> _Exercise brief_
Take the lines from the one containing "[660,348,737,412]" through the final line below and restate them exactly. Omit the pictures.
Content starts
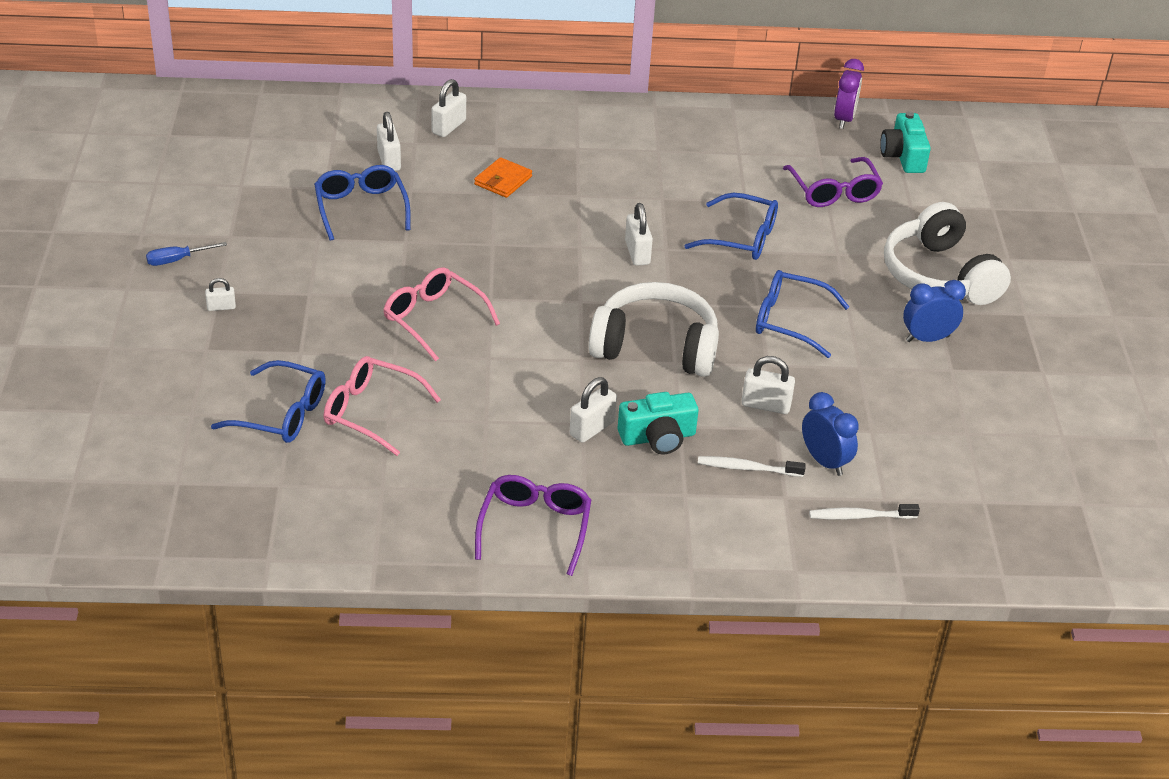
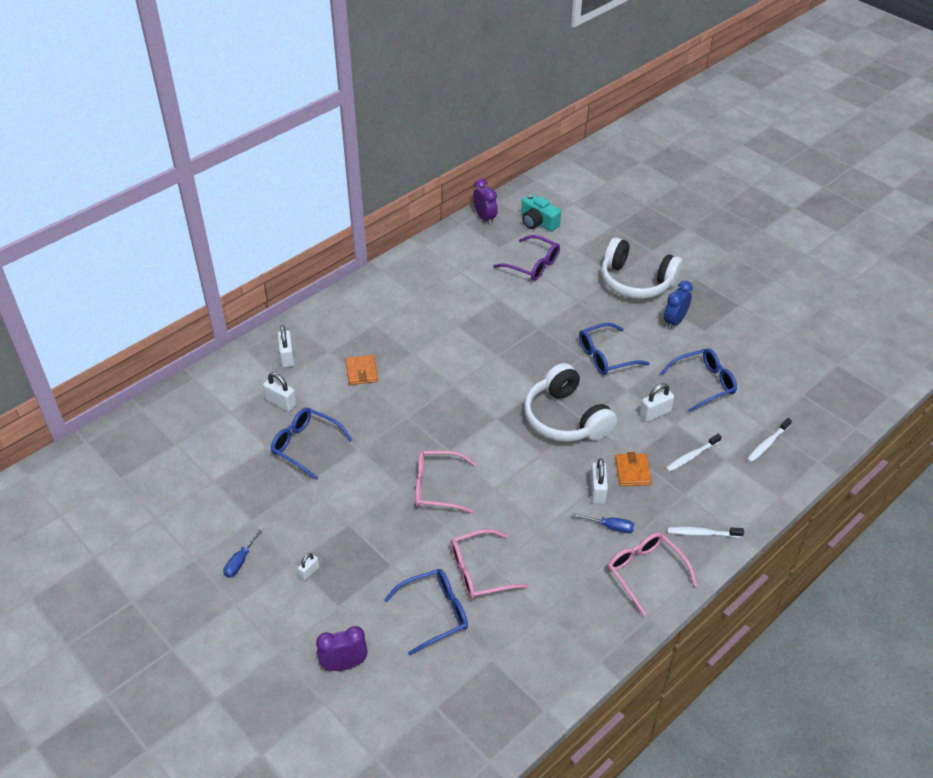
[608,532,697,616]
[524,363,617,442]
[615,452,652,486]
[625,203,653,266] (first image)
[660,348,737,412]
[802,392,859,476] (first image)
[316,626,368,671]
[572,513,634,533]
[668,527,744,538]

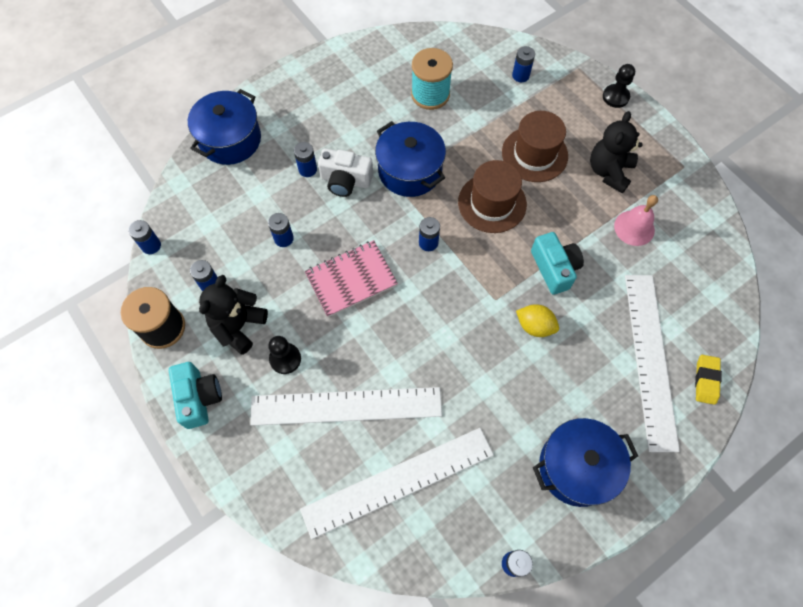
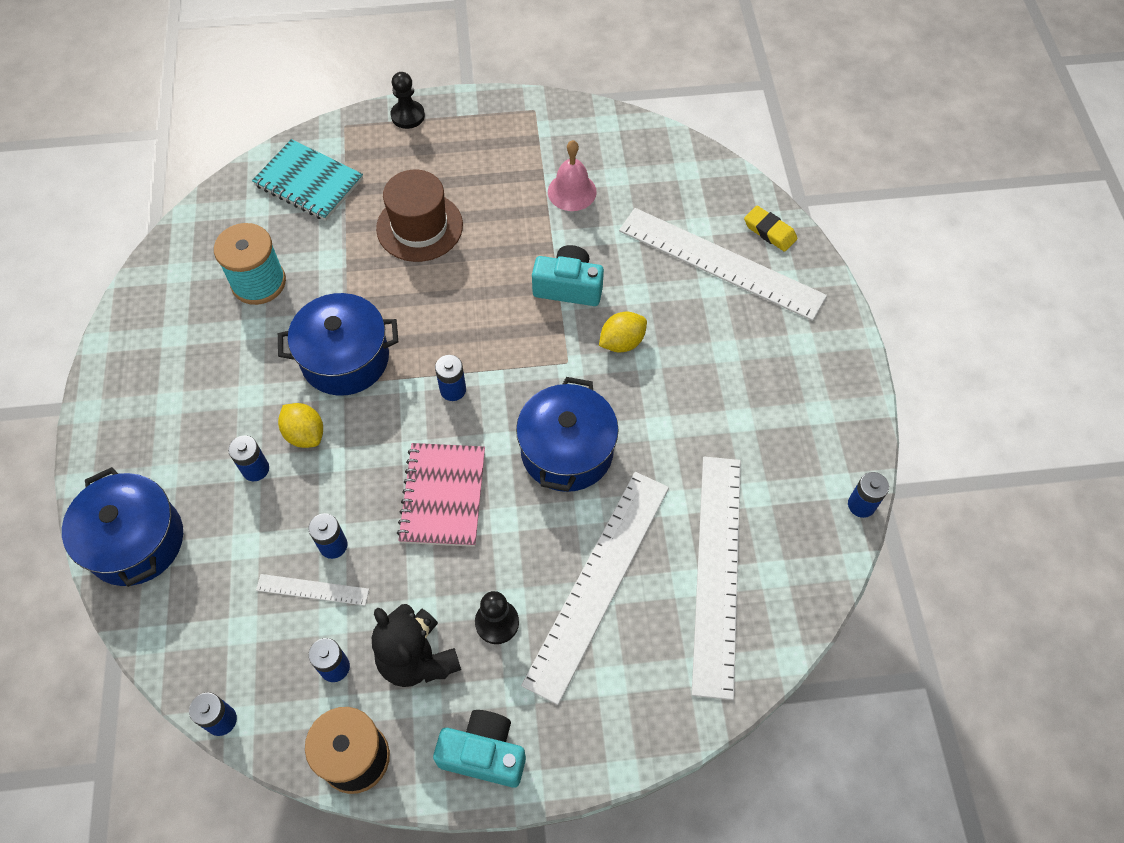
[278,403,323,448]
[458,160,527,233] (first image)
[252,139,363,221]
[516,377,619,492]
[590,111,643,193] (first image)
[256,574,369,606]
Content ends
> _Finished task_
[660,348,737,412]
[802,392,859,476] (first image)
[316,626,368,671]
[572,513,634,533]
[668,527,744,538]

[278,403,323,448]
[458,160,527,233] (first image)
[252,139,363,221]
[516,377,619,492]
[590,111,643,193] (first image)
[256,574,369,606]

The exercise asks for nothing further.